Prompt >> Repeat exactly what runs from the line containing "401] | x2.01 |" through the last line of the material below. Do not copy the pictures.

Provided entries >>
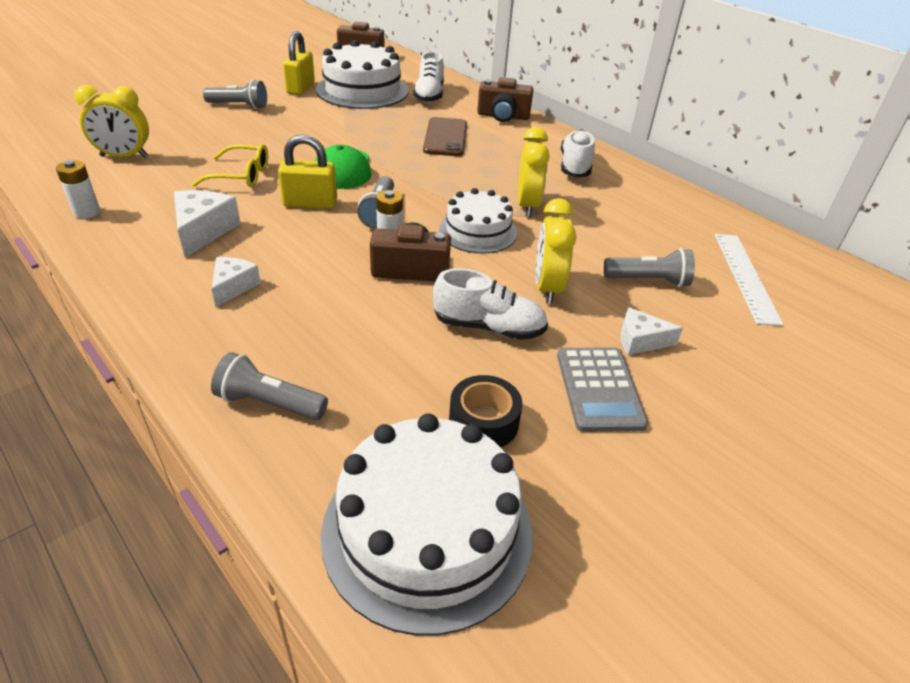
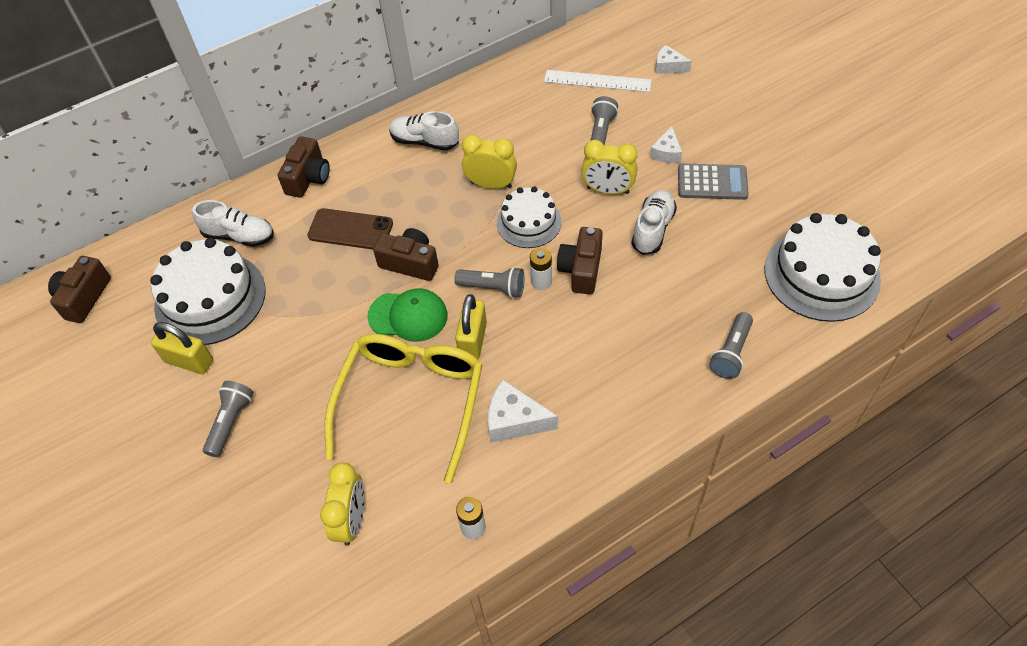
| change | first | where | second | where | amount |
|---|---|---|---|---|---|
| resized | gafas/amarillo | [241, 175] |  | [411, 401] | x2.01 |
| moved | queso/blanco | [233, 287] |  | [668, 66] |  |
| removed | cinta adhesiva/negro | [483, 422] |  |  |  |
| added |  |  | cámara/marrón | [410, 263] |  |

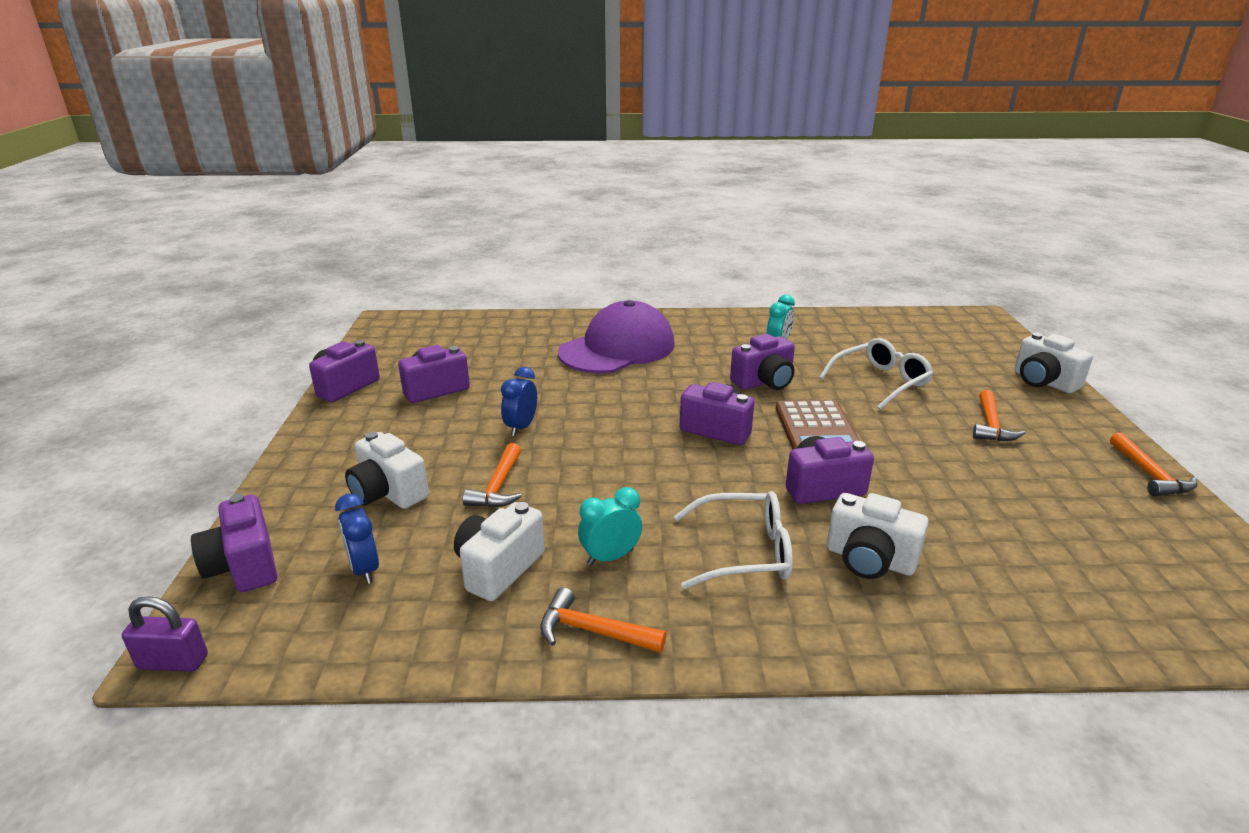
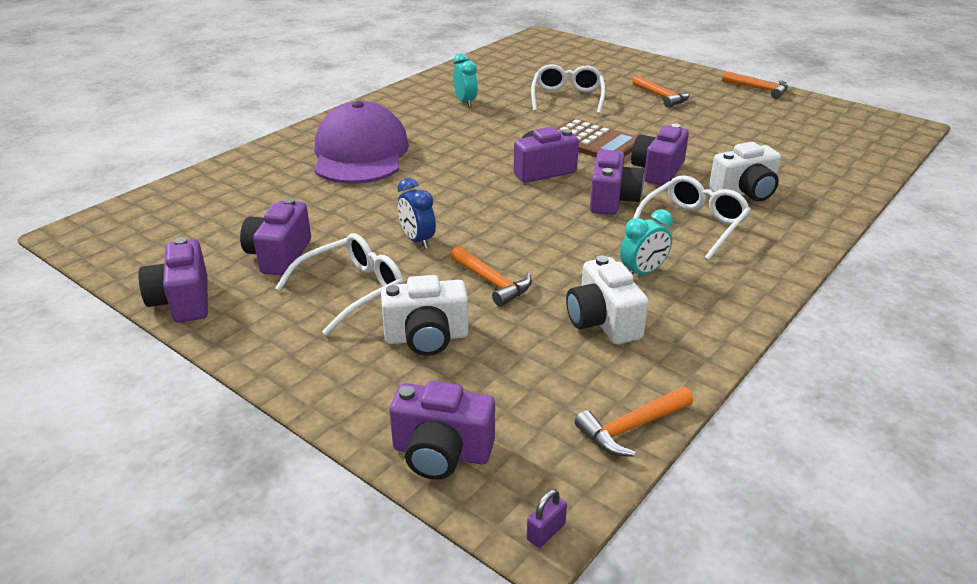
| change | first | where | second | where | amount |
|---|---|---|---|---|---|
| removed | cámara/blanco | [1043, 382] |  |  |  |
| moved | cámara/morado | [764, 382] |  | [612, 200] |  |
| turned | despertador/turquesa | [610, 557] |  | [642, 272] | 135 degrees counterclockwise |
| removed | despertador/azul | [364, 569] |  |  |  |
| moved | martillo/naranja | [593, 631] |  | [631, 427] |  |
| resized | candado/morado | [173, 662] |  | [546, 532] | x0.63 |
| added |  |  | gafas/blanco | [352, 290] |  |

The answer >>
| resized | gafas/amarillo | [241, 175] |  | [411, 401] | x2.01 |
| moved | queso/blanco | [233, 287] |  | [668, 66] |  |
| removed | cinta adhesiva/negro | [483, 422] |  |  |  |
| added |  |  | cámara/marrón | [410, 263] |  |

| change | first | where | second | where | amount |
|---|---|---|---|---|---|
| removed | cámara/blanco | [1043, 382] |  |  |  |
| moved | cámara/morado | [764, 382] |  | [612, 200] |  |
| turned | despertador/turquesa | [610, 557] |  | [642, 272] | 135 degrees counterclockwise |
| removed | despertador/azul | [364, 569] |  |  |  |
| moved | martillo/naranja | [593, 631] |  | [631, 427] |  |
| resized | candado/morado | [173, 662] |  | [546, 532] | x0.63 |
| added |  |  | gafas/blanco | [352, 290] |  |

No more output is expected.